--- PROVIDED INFORMATION ---
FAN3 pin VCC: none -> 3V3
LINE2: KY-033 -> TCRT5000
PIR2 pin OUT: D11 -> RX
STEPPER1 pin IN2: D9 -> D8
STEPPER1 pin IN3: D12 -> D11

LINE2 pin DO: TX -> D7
---
▸ **YOUR INSTRUCTIONS**
In full and without alteration, write out the data above.

▸ **PROBLEM SOLUTION**
FAN3 pin VCC: none -> 3V3
LINE2: KY-033 -> TCRT5000
PIR2 pin OUT: D11 -> RX
STEPPER1 pin IN2: D9 -> D8
STEPPER1 pin IN3: D12 -> D11

LINE2 pin DO: TX -> D7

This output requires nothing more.